(Data to use Opens)

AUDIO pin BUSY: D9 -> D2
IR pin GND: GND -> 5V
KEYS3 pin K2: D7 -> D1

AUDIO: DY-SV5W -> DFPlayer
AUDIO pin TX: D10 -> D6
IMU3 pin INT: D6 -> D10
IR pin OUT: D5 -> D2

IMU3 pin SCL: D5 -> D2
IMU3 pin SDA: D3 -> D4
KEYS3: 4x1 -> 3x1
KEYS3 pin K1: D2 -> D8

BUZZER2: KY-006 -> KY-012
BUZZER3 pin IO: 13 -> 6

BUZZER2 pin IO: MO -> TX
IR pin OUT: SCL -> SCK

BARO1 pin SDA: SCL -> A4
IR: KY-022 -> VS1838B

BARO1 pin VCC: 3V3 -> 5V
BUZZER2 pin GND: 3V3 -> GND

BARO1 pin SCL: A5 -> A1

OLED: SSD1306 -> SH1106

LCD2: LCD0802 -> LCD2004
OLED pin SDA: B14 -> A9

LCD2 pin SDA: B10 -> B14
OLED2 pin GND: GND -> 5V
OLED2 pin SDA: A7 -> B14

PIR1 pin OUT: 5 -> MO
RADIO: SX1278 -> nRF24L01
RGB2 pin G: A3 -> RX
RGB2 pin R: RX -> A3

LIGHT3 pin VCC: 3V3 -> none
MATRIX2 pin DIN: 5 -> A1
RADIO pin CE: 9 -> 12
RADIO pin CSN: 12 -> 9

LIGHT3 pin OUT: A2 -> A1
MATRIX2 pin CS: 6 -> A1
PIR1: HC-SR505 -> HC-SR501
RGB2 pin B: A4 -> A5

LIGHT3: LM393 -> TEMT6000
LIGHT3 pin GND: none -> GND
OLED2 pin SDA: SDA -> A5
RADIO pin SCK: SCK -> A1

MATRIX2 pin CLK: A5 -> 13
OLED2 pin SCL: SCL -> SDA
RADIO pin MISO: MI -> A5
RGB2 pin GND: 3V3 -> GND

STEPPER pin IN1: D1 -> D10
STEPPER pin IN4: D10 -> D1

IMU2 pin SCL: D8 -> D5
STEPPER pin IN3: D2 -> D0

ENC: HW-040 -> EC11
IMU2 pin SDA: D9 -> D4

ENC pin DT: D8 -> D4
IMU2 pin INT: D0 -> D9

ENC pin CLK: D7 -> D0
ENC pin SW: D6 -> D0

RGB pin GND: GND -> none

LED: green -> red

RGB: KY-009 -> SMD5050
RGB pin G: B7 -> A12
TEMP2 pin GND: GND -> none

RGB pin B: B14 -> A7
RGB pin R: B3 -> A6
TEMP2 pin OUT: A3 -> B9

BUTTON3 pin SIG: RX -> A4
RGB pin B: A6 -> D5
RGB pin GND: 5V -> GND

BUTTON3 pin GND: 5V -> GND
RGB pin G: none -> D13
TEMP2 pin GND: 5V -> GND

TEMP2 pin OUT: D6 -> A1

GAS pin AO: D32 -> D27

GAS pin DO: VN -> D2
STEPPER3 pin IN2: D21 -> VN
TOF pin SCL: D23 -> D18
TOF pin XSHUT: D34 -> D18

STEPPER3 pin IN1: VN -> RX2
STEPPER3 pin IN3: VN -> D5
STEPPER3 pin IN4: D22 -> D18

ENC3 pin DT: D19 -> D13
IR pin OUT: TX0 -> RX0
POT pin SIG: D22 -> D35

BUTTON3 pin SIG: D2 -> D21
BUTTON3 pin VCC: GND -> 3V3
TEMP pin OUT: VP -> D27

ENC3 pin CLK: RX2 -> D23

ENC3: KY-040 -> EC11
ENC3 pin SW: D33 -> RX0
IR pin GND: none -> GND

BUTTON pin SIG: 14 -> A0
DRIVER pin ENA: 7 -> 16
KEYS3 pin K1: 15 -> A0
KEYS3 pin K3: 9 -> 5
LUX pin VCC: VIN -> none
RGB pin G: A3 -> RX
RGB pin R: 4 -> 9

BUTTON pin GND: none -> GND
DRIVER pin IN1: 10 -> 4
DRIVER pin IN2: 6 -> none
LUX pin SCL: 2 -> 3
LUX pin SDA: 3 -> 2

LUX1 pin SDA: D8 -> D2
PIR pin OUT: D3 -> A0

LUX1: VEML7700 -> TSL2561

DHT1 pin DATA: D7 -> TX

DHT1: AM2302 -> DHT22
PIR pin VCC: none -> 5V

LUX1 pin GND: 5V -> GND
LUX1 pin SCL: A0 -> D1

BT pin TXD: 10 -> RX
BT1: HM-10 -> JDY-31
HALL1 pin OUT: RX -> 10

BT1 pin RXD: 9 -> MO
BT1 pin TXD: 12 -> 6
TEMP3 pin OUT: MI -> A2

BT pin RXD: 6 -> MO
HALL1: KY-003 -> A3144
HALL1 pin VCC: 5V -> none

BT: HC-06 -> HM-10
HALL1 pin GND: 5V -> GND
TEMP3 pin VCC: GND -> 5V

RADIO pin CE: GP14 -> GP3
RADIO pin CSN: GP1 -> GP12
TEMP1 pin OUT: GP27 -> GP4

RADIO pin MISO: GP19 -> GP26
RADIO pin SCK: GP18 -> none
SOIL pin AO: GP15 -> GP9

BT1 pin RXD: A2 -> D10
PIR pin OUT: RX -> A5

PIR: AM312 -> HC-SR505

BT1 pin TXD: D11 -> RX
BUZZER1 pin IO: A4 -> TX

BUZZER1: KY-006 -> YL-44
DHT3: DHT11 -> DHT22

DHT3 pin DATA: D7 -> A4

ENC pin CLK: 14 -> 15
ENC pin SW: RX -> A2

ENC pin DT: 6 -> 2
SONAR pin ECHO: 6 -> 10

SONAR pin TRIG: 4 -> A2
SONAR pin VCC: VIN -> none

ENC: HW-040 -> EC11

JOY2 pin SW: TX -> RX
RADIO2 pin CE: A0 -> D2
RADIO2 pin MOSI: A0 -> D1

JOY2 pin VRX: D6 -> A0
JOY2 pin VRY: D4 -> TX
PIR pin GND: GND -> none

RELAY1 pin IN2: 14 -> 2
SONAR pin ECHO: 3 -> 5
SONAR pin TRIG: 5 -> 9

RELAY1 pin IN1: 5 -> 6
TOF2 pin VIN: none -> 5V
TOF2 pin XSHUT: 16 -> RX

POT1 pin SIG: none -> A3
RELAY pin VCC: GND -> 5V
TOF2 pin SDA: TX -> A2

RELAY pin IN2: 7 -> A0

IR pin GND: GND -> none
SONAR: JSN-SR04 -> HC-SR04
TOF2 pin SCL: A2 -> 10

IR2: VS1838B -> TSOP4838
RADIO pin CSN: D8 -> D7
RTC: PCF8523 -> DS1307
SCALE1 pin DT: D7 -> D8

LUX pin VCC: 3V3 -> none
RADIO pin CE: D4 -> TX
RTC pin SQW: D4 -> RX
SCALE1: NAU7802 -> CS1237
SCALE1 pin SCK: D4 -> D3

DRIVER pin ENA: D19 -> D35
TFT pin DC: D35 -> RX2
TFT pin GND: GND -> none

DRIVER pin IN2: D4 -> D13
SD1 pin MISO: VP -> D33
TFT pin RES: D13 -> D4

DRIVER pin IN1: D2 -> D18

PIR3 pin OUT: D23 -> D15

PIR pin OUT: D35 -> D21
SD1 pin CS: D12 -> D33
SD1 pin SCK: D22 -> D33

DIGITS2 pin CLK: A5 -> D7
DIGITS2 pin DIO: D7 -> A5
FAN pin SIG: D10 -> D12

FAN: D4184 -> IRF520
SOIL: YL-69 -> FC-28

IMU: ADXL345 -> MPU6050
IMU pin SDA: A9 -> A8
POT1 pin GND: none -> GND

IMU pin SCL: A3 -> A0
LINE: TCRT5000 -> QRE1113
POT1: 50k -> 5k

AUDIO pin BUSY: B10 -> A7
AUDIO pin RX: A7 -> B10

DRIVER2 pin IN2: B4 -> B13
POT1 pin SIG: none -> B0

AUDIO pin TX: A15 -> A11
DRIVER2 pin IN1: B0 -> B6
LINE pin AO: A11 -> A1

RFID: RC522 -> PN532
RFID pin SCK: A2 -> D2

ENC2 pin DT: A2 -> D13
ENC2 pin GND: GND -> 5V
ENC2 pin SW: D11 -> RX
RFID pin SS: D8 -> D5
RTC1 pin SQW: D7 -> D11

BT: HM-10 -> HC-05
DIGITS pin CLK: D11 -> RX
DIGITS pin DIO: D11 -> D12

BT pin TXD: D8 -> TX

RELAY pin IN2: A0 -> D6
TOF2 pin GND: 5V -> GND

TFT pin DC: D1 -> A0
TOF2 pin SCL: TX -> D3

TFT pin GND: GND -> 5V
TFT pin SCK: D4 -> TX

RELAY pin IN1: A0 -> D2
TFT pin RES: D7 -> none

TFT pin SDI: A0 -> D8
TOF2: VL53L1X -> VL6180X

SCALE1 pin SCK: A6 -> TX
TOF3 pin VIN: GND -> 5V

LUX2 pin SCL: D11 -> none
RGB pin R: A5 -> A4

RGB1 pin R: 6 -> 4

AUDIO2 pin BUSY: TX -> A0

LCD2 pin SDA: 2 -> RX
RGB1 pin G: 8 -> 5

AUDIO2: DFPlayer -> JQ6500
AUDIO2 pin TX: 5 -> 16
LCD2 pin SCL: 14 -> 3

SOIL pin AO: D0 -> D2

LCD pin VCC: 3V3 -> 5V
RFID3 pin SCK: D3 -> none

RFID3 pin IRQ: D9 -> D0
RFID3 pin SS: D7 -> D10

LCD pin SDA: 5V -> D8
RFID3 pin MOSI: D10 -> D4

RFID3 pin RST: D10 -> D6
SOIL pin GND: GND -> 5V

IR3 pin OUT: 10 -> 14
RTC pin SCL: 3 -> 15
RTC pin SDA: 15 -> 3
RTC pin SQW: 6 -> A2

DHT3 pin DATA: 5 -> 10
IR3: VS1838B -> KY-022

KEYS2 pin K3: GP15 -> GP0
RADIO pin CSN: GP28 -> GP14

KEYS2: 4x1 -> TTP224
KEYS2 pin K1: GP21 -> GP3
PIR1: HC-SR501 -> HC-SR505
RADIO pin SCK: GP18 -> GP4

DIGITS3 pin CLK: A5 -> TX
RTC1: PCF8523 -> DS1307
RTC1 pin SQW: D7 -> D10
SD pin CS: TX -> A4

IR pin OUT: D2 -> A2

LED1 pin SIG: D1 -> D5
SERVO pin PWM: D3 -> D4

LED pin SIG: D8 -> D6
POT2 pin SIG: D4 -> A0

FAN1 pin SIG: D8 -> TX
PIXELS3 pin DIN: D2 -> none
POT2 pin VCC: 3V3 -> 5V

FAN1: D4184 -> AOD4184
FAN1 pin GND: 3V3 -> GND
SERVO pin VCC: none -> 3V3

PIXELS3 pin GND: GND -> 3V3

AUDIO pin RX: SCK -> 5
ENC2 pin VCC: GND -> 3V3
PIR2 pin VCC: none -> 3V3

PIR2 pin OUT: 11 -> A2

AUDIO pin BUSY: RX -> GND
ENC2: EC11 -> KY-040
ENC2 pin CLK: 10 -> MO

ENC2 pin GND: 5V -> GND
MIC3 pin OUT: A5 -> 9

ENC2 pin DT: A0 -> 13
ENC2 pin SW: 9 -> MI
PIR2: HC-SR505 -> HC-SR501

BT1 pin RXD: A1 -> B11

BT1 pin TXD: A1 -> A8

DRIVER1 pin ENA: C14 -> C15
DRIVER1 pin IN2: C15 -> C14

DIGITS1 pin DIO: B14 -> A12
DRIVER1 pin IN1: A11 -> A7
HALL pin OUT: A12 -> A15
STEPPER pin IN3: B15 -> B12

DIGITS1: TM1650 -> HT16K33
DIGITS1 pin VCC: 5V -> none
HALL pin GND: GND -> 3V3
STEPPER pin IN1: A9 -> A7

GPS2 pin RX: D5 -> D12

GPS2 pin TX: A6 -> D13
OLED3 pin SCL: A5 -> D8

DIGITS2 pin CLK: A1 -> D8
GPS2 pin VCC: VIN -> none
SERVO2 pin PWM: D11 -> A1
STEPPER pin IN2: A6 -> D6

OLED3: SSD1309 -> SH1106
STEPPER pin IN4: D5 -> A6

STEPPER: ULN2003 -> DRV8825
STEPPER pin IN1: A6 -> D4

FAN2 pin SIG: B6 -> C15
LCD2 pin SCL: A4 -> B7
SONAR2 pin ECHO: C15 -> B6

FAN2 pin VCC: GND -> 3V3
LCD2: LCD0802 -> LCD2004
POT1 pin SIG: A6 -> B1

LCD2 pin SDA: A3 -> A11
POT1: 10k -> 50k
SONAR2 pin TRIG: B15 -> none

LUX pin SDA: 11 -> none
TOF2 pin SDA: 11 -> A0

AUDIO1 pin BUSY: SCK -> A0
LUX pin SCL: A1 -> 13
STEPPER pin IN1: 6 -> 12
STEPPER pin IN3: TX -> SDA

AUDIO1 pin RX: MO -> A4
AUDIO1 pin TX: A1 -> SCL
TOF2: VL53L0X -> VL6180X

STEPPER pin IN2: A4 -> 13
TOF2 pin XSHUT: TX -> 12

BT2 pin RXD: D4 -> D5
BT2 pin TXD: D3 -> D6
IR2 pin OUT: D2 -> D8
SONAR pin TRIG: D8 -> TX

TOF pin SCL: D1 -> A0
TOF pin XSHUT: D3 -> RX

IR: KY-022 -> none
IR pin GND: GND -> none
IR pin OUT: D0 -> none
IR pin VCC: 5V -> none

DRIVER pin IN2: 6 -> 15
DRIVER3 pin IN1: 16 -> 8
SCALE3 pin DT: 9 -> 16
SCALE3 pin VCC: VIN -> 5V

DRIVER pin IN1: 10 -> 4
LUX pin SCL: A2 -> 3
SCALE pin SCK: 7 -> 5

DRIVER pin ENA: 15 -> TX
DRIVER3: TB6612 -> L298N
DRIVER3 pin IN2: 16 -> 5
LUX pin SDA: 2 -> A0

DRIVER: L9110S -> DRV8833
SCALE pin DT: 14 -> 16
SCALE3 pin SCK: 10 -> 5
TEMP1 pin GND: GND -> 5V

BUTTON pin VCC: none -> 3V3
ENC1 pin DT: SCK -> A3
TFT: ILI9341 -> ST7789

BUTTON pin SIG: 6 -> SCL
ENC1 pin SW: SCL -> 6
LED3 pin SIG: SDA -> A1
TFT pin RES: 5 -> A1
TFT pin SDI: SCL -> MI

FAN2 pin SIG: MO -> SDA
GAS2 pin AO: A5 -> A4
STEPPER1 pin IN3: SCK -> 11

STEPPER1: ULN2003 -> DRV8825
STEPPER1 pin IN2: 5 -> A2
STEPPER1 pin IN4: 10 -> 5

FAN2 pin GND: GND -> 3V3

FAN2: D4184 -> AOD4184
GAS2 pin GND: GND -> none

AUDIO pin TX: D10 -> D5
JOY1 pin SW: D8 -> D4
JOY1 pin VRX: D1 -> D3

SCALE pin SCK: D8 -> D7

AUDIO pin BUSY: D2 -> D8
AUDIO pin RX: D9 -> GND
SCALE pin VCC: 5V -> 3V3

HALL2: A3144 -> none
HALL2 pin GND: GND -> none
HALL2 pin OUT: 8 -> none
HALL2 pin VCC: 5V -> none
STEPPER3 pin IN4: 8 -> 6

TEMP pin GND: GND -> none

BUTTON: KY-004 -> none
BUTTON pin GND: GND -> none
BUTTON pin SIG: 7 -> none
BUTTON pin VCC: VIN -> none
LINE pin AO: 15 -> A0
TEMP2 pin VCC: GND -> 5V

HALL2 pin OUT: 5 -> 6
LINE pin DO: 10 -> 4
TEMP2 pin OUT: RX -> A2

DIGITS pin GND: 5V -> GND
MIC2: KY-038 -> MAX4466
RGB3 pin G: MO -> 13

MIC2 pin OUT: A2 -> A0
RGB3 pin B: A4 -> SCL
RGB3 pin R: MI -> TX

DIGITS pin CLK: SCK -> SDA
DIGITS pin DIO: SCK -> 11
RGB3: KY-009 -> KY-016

(Data to use Closes)

◆ **Assigned task**: All that belongs in your answer is the stretch of entries above from the line with "STEPPER pin IN2: A4 -> 13" through the line with "ENC1 pin DT: SCK -> A3", printed exactly.

◆ **Exercise solution**:
STEPPER pin IN2: A4 -> 13
TOF2 pin XSHUT: TX -> 12

BT2 pin RXD: D4 -> D5
BT2 pin TXD: D3 -> D6
IR2 pin OUT: D2 -> D8
SONAR pin TRIG: D8 -> TX

TOF pin SCL: D1 -> A0
TOF pin XSHUT: D3 -> RX

IR: KY-022 -> none
IR pin GND: GND -> none
IR pin OUT: D0 -> none
IR pin VCC: 5V -> none

DRIVER pin IN2: 6 -> 15
DRIVER3 pin IN1: 16 -> 8
SCALE3 pin DT: 9 -> 16
SCALE3 pin VCC: VIN -> 5V

DRIVER pin IN1: 10 -> 4
LUX pin SCL: A2 -> 3
SCALE pin SCK: 7 -> 5

DRIVER pin ENA: 15 -> TX
DRIVER3: TB6612 -> L298N
DRIVER3 pin IN2: 16 -> 5
LUX pin SDA: 2 -> A0

DRIVER: L9110S -> DRV8833
SCALE pin DT: 14 -> 16
SCALE3 pin SCK: 10 -> 5
TEMP1 pin GND: GND -> 5V

BUTTON pin VCC: none -> 3V3
ENC1 pin DT: SCK -> A3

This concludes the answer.